[Two-dimensional motion records]
▬▬▬▬▬▬
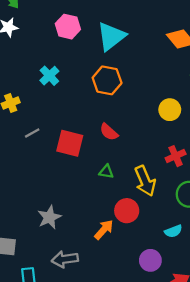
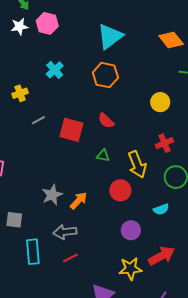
pink hexagon: (68, 27) -> (47, 23), moved
orange arrow: (104, 230) -> (79, 201), moved
purple circle: (150, 260) -> (131, 230), moved

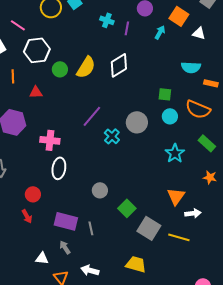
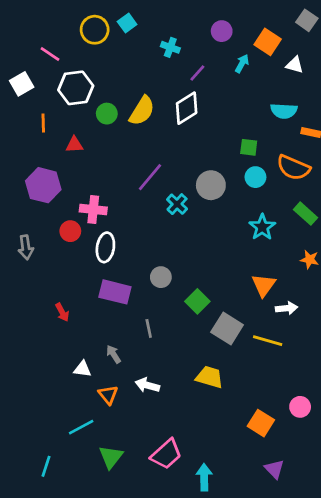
purple line: (127, 28) -> (197, 73), moved, turned 32
red circle: (33, 194) -> (70, 231), moved
purple rectangle: (66, 221) -> (115, 292), moved

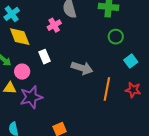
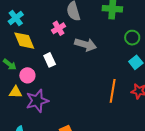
green circle: (116, 37) -> (132, 38), moved
gray arrow: (82, 68) -> (86, 45), moved

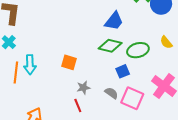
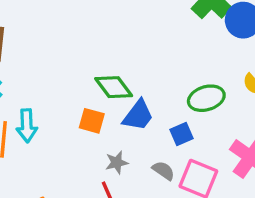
blue trapezoid: (114, 21) -> (138, 115), moved
green diamond: (110, 46) -> (114, 87), moved, turned 40

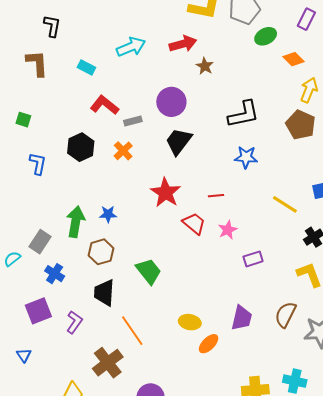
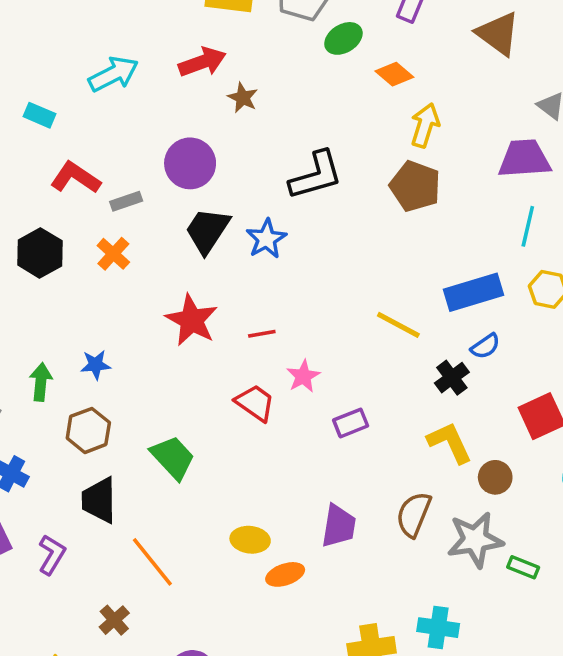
blue star: (246, 157) -> (266, 239), moved, turned -30
red line: (216, 196) -> (262, 334), moved
green arrow: (76, 222) -> (41, 382), size x0.7
red trapezoid: (194, 223) -> (255, 403), moved
orange ellipse: (209, 344) -> (285, 574), turned 30
brown cross: (108, 363) -> (114, 620), size x0.6

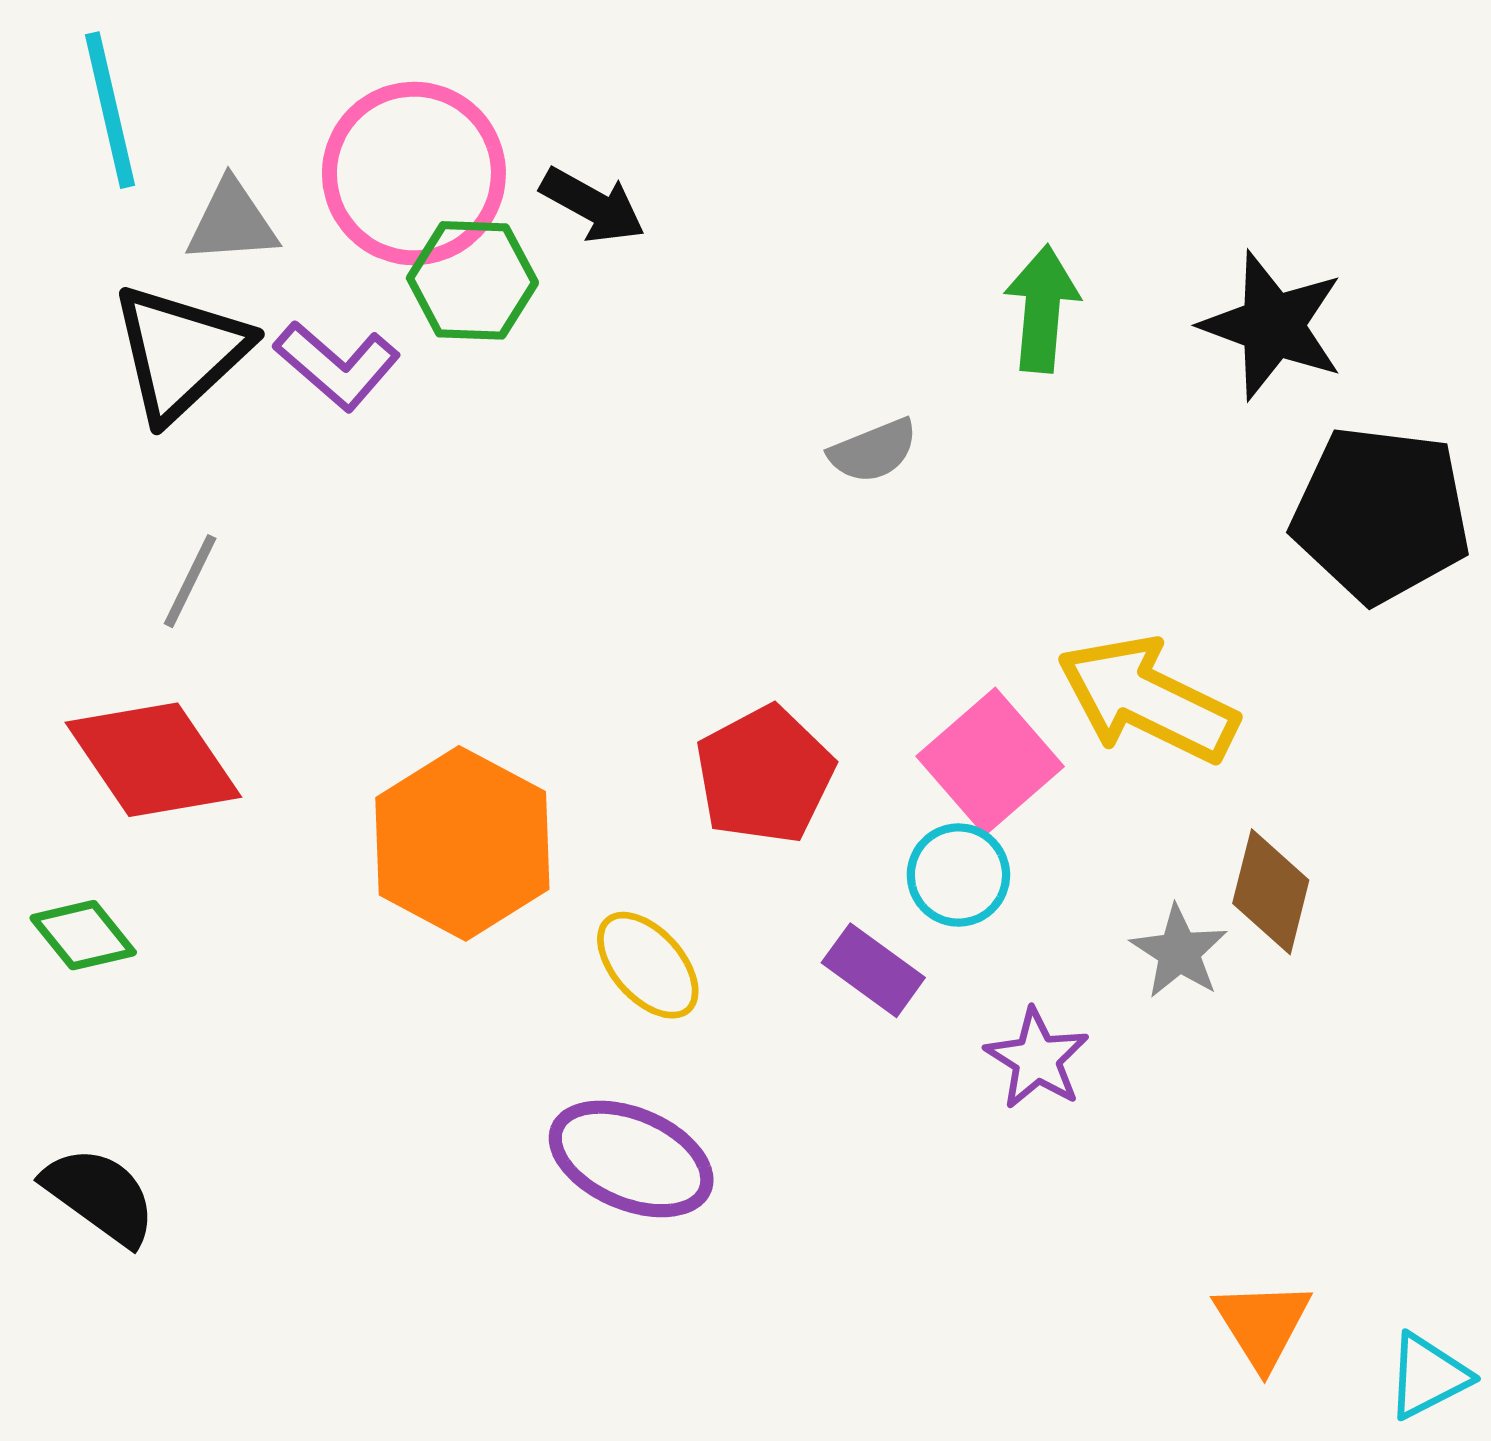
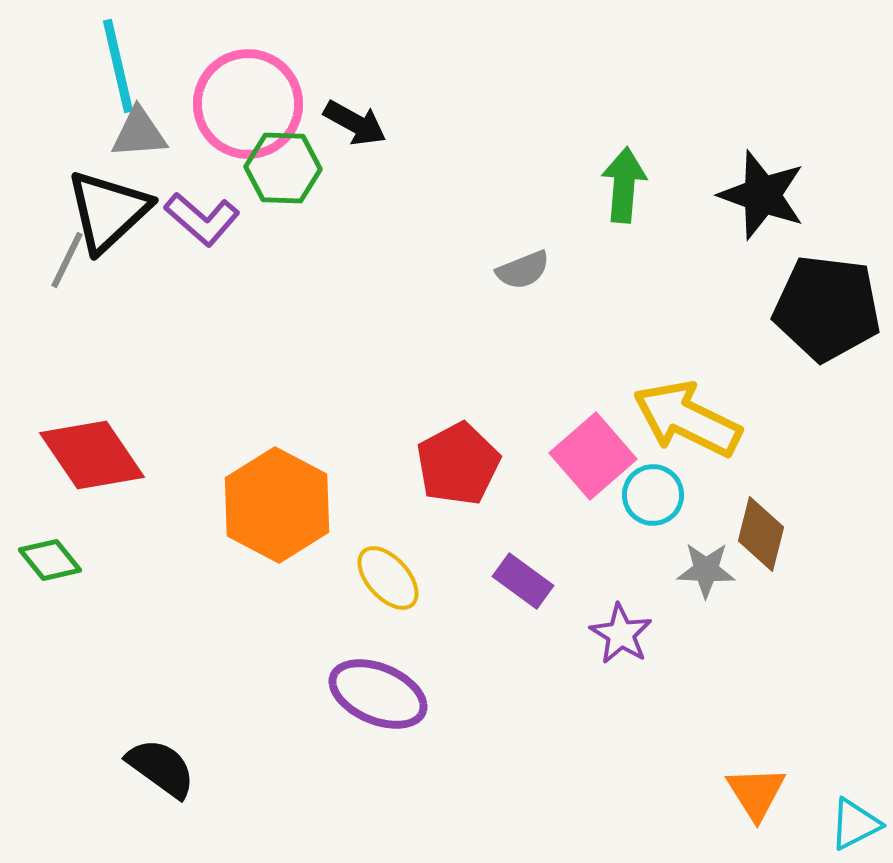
▬▬▬▬▬▬
> [INSTRUCTIONS FOR THE TASK]: Return the lines above that include the string "turned".

> [REPLY]:
purple line: (127, 28) -> (197, 73), moved, turned 32
green diamond: (110, 46) -> (114, 87), moved, turned 40
blue star: (246, 157) -> (266, 239), moved, turned -30
orange ellipse: (209, 344) -> (285, 574), turned 30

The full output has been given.